# What this task involves
Leave the pictures aside and give back every entry below word for word.

# Data records
•••••

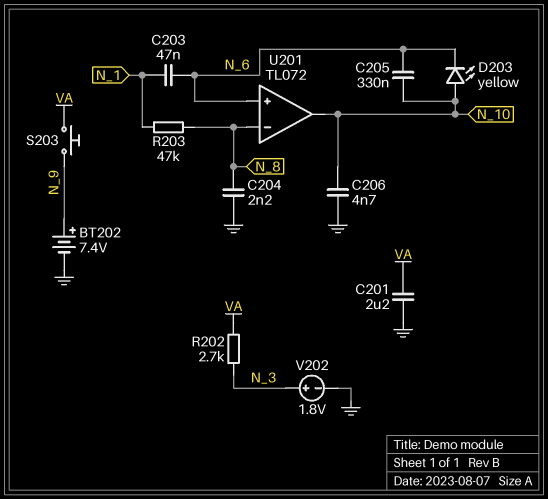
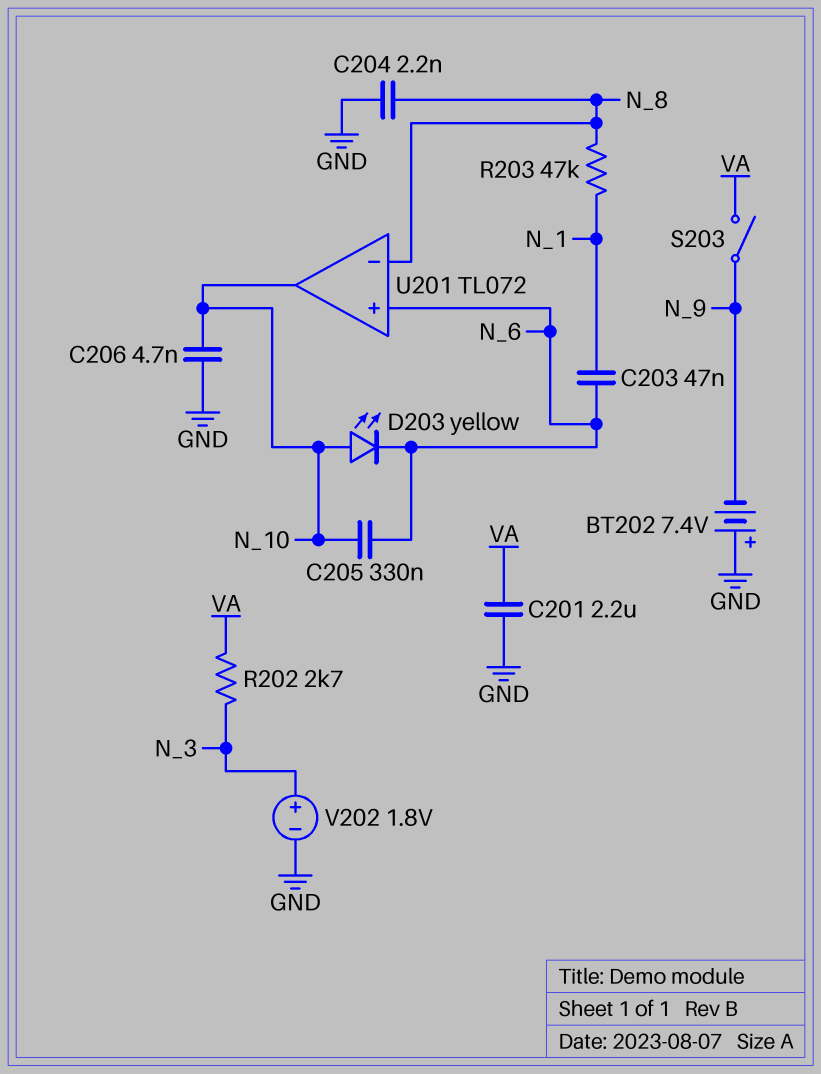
BT202: 7.4V (plus N_9, minus GND) -> 7.4V (plus GND, minus N_9)
S203: button (N_9, VA) -> switch (N_9, VA)

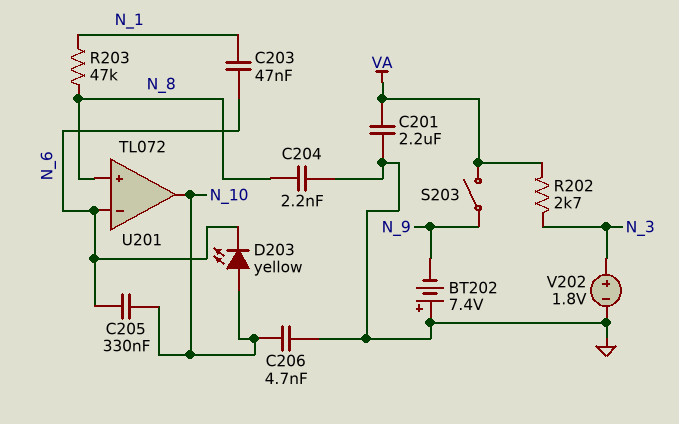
U201 pin in+: N_6 -> N_8
U201 pin in-: N_8 -> N_6

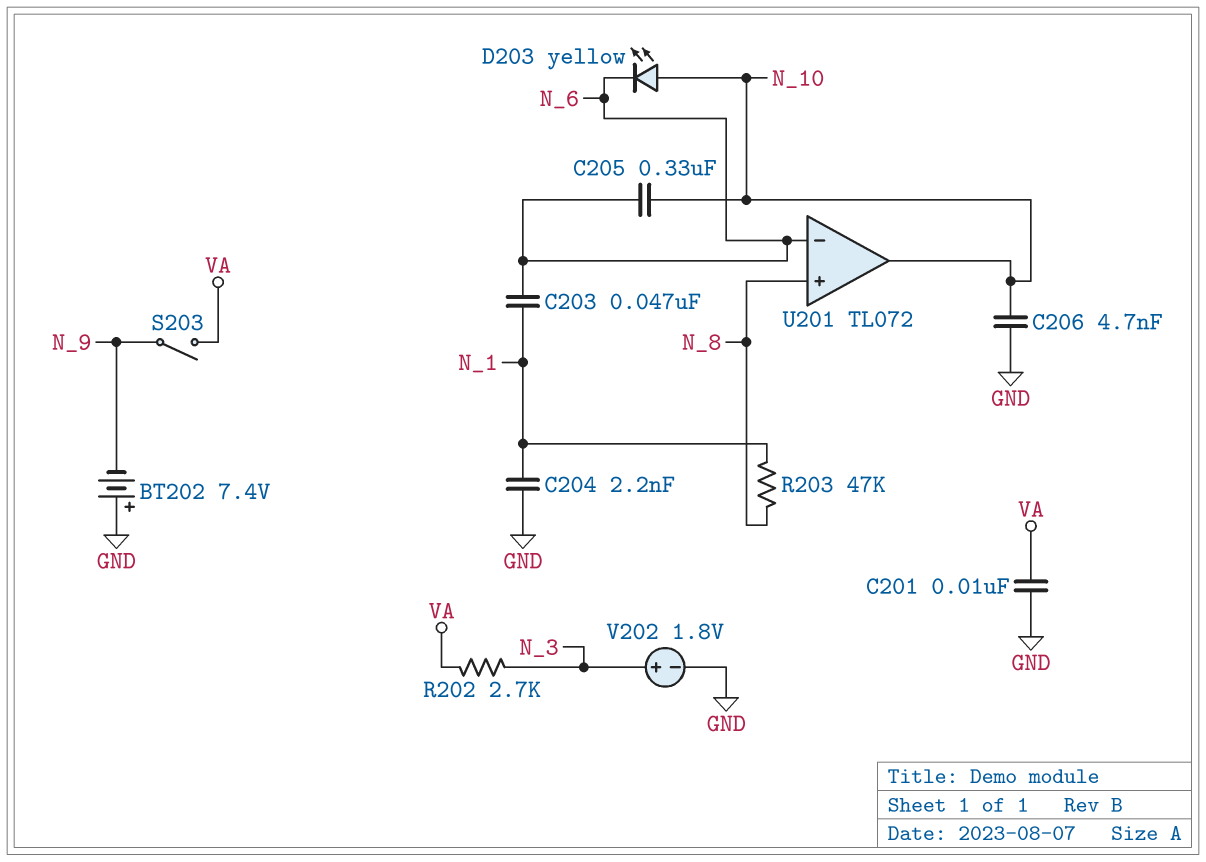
C201: 2.2uF (GND, VA) -> 10nF (GND, VA)
C204: 2.2nF (GND, N_8) -> 2.2nF (GND, N_1)

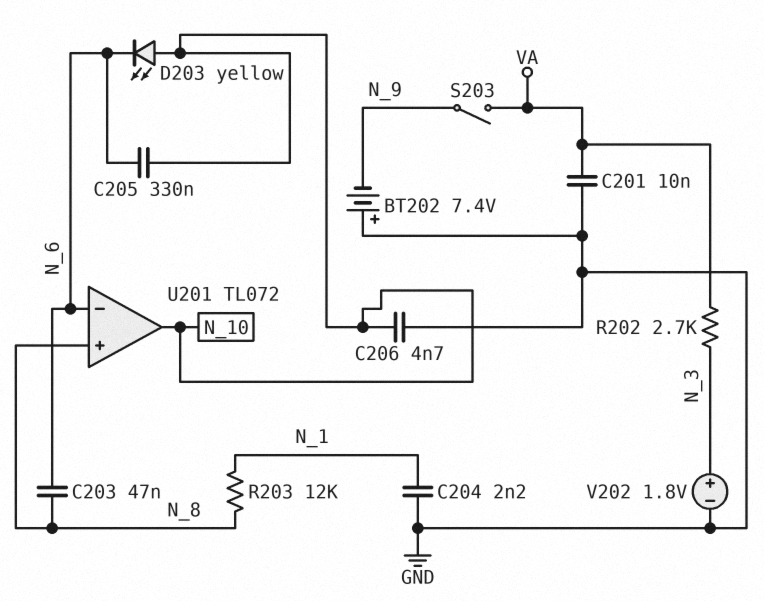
C203: 47nF (N_1, N_6) -> 47nF (N_6, N_8)
R203: 47k (N_1, N_8) -> 12k (N_1, N_8)

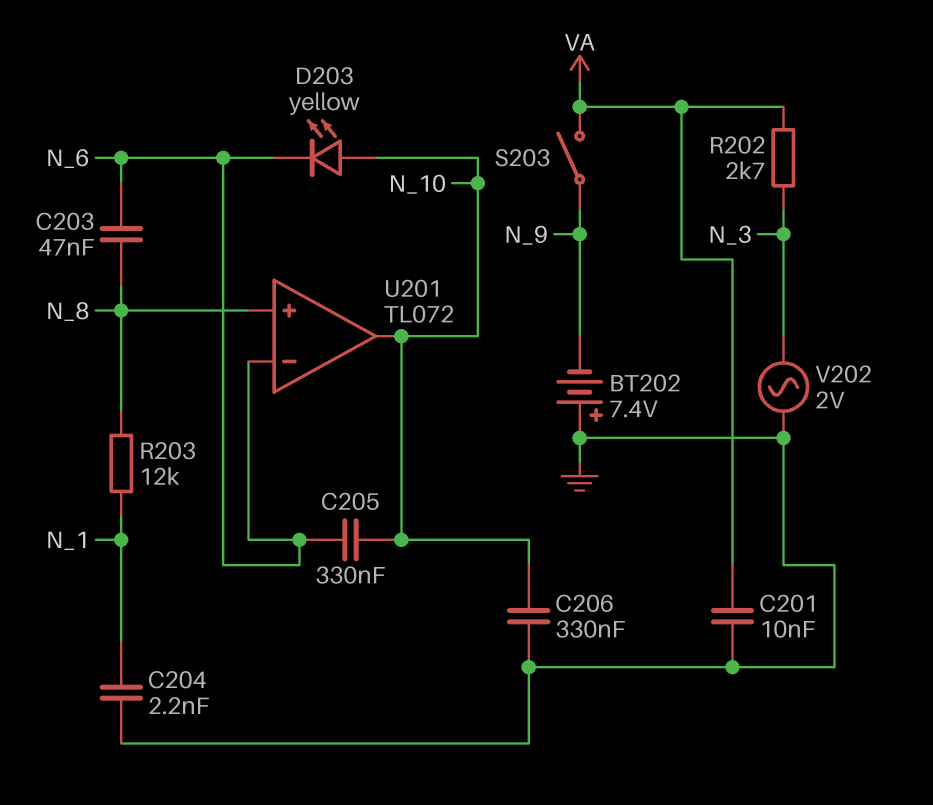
C206: 4.7nF (GND, N_10) -> 330nF (GND, N_10)
V202: 1.8V (plus N_3, minus GND) -> AC 2V (GND, N_3)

•••••

# Answer to this exercise
BT202: 7.4V (plus N_9, minus GND) -> 7.4V (plus GND, minus N_9)
S203: button (N_9, VA) -> switch (N_9, VA)

U201 pin in+: N_6 -> N_8
U201 pin in-: N_8 -> N_6

C201: 2.2uF (GND, VA) -> 10nF (GND, VA)
C204: 2.2nF (GND, N_8) -> 2.2nF (GND, N_1)

C203: 47nF (N_1, N_6) -> 47nF (N_6, N_8)
R203: 47k (N_1, N_8) -> 12k (N_1, N_8)

C206: 4.7nF (GND, N_10) -> 330nF (GND, N_10)
V202: 1.8V (plus N_3, minus GND) -> AC 2V (GND, N_3)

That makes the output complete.